TASK DESCRIPTION:
Look through the entries for the string "pencil", and copy each line that holds it.

--- PROVIDED RECORDS Enclosed Below ---

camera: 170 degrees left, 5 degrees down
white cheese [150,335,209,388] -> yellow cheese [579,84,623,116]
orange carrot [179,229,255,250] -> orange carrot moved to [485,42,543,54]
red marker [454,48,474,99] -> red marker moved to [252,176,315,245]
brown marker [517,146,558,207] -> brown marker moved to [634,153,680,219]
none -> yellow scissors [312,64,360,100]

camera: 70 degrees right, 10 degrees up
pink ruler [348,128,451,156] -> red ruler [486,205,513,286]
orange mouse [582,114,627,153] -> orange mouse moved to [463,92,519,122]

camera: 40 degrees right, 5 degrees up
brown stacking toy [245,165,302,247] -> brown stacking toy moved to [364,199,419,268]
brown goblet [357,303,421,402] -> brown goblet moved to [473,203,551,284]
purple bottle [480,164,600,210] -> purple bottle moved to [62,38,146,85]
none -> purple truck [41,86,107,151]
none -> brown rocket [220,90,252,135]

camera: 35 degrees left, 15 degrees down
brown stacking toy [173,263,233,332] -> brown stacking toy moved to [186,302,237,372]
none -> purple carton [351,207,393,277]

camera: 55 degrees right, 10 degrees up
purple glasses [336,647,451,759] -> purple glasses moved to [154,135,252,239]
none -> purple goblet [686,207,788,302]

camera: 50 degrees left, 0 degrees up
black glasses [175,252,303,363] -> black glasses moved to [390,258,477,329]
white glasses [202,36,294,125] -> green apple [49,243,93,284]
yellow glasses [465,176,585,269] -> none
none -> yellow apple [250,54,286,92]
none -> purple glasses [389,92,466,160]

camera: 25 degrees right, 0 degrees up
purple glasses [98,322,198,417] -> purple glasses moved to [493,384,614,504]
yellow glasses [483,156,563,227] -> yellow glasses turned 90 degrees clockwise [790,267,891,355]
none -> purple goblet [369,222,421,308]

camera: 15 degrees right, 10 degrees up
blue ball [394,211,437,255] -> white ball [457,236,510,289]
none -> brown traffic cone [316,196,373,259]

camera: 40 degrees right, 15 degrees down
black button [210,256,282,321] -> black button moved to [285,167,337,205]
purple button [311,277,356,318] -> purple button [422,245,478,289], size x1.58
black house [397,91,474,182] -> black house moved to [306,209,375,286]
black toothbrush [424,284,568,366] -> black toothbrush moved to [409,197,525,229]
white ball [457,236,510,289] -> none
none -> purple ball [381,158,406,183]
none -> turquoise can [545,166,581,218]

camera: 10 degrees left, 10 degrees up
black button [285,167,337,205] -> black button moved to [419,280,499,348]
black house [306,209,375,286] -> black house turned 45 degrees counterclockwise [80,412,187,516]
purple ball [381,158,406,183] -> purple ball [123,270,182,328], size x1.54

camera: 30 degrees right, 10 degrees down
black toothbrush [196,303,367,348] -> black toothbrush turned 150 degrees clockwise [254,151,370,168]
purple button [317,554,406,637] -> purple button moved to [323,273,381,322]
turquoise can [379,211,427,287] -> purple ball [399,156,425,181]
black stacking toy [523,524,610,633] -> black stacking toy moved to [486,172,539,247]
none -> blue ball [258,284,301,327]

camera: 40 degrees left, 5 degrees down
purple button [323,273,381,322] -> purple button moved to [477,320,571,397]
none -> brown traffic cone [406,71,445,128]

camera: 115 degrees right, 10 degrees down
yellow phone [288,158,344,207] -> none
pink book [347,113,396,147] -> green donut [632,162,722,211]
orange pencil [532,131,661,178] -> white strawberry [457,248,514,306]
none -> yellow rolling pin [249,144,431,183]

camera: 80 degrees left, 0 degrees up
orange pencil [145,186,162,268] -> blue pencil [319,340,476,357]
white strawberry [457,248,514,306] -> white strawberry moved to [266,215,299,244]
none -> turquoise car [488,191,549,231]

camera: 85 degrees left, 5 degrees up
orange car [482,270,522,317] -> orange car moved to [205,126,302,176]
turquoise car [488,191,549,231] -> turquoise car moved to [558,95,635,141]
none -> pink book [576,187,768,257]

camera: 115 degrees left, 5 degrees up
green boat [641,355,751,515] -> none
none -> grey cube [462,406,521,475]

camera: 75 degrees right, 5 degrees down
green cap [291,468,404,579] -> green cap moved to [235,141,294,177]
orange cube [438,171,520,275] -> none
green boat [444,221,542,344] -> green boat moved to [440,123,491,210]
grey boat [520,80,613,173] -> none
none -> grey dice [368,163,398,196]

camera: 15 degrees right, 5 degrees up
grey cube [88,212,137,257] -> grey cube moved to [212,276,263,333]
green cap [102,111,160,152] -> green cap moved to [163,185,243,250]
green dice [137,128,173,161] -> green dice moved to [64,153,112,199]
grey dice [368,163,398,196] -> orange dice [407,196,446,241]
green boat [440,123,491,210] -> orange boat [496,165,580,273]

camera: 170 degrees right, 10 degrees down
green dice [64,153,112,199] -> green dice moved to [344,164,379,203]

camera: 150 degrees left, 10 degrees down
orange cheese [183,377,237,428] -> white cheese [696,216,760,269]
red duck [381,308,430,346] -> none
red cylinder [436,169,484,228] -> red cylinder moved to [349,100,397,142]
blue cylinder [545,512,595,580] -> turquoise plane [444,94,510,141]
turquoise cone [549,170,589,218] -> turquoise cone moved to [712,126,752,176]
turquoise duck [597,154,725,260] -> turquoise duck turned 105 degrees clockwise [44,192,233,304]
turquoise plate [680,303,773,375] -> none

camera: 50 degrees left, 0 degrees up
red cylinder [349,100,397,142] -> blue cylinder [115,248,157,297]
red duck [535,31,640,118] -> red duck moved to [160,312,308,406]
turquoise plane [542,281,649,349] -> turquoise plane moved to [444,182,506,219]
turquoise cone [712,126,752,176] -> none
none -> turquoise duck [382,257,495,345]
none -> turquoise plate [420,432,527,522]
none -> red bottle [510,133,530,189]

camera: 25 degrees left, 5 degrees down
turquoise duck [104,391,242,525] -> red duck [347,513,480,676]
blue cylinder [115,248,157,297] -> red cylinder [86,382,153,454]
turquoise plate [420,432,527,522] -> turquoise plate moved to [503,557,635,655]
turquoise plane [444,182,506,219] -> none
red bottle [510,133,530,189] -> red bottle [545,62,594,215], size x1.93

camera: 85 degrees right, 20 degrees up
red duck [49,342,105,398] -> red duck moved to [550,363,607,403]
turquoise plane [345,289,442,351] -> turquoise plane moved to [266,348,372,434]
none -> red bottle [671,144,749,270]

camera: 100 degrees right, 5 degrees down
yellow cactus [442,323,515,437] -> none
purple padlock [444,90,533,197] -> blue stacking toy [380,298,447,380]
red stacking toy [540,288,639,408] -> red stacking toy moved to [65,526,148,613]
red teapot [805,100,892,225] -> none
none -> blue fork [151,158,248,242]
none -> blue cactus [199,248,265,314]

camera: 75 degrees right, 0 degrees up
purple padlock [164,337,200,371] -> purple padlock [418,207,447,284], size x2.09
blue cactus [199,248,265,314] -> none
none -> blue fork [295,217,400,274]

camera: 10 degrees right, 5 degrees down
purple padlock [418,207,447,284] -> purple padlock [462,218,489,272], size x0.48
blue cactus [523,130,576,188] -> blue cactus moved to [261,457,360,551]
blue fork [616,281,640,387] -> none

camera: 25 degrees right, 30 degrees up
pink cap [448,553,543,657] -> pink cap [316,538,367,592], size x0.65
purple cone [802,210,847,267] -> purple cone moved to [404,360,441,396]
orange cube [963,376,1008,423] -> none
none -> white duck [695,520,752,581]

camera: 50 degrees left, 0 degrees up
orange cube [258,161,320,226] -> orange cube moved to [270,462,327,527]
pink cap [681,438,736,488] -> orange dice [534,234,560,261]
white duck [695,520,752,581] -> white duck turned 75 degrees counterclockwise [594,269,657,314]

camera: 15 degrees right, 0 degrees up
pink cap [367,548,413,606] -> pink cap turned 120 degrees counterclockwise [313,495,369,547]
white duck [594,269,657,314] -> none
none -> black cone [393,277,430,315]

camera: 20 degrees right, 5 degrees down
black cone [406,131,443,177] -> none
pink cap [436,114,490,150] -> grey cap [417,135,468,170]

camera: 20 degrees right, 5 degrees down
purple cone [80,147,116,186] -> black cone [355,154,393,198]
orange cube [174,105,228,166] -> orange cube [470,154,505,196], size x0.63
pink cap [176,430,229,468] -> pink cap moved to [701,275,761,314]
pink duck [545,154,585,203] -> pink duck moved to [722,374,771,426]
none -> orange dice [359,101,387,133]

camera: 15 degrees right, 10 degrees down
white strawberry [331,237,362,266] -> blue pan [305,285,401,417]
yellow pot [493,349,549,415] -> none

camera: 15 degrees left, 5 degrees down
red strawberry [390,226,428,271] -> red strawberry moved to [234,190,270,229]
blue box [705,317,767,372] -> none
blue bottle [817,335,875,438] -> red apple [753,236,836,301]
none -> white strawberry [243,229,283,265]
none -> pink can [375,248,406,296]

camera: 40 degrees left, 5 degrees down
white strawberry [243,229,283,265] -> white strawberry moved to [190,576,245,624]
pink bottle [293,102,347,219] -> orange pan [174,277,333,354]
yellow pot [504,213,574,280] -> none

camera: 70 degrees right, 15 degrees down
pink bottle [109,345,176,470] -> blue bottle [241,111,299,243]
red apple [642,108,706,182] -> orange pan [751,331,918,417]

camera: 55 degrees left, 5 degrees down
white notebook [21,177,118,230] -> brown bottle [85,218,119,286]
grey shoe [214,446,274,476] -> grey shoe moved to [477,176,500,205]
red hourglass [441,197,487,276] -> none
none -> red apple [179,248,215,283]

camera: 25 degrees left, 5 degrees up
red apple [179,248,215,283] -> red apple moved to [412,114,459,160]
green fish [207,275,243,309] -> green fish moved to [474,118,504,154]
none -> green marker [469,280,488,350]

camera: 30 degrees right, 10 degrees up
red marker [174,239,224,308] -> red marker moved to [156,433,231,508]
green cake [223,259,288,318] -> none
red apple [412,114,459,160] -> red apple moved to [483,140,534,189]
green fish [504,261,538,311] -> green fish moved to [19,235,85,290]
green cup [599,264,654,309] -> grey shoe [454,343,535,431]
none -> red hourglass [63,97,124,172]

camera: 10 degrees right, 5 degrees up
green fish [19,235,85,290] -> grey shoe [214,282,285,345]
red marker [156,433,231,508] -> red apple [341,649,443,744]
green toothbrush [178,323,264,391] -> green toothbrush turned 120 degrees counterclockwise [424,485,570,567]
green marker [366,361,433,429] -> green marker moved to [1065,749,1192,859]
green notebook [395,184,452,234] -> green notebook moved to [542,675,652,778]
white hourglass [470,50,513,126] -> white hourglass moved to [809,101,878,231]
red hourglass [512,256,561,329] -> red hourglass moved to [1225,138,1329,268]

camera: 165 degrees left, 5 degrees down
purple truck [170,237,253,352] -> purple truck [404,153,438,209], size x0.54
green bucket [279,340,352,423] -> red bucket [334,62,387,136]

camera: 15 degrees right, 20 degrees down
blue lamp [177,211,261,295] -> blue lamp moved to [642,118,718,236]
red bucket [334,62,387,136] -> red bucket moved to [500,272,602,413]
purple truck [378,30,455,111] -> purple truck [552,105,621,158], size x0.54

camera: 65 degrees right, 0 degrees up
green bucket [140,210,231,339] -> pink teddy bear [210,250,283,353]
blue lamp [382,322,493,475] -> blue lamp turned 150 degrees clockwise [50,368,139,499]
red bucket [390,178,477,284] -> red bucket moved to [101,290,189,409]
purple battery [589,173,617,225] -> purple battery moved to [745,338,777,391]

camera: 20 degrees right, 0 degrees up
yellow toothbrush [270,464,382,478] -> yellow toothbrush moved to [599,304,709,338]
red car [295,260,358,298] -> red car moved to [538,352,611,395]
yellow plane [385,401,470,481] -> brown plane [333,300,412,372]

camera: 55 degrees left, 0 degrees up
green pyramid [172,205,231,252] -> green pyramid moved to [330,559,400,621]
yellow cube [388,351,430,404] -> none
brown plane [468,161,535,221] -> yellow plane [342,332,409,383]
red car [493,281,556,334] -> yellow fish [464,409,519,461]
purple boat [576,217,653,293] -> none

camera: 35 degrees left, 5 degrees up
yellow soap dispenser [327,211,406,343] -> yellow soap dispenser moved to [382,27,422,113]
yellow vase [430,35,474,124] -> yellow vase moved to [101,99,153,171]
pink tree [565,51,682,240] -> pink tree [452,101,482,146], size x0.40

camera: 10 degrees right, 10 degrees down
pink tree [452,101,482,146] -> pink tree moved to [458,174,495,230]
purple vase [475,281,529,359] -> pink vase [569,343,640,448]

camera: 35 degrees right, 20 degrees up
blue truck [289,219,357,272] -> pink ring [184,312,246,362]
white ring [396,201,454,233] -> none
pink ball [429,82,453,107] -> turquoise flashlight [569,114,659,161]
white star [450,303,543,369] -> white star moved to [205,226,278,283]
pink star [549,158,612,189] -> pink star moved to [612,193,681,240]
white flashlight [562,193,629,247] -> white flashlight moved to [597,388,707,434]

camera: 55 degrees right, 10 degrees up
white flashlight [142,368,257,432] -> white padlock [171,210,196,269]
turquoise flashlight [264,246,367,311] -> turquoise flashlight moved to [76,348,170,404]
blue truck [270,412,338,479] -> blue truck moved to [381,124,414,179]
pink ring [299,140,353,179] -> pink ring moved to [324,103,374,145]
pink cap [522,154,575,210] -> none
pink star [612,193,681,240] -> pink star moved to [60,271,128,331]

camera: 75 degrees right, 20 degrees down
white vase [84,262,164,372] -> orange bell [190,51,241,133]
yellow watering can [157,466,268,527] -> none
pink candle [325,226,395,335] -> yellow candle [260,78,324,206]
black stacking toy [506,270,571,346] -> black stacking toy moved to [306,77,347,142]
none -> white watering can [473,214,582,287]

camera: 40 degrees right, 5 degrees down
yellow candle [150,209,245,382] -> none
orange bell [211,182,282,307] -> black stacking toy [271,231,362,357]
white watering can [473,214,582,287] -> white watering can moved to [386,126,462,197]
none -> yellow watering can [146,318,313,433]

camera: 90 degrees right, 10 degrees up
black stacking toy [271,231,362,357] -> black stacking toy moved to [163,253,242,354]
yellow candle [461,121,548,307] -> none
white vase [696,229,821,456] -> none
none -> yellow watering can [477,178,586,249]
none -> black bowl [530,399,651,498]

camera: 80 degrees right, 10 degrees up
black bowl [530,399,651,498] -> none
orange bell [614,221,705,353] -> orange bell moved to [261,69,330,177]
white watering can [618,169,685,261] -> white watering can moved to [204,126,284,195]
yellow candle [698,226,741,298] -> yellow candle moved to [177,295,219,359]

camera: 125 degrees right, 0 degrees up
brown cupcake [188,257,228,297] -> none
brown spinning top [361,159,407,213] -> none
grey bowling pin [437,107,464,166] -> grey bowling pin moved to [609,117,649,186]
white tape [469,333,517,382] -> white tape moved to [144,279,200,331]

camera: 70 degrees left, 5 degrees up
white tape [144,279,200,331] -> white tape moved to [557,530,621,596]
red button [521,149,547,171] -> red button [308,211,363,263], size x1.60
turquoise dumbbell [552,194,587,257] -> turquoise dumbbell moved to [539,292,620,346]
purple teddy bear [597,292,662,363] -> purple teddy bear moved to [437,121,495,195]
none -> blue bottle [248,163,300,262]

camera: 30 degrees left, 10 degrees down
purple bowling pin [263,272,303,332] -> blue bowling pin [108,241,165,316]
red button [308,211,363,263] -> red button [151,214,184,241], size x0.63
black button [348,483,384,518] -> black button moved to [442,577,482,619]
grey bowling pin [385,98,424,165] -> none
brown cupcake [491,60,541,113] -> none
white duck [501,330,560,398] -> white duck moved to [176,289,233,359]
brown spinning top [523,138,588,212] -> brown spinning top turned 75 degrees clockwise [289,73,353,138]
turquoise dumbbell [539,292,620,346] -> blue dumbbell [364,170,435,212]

--- End of Enclosed PROVIDED RECORDS ---

WRITTEN ANSWER:
orange pencil [532,131,661,178] -> white strawberry [457,248,514,306]
orange pencil [145,186,162,268] -> blue pencil [319,340,476,357]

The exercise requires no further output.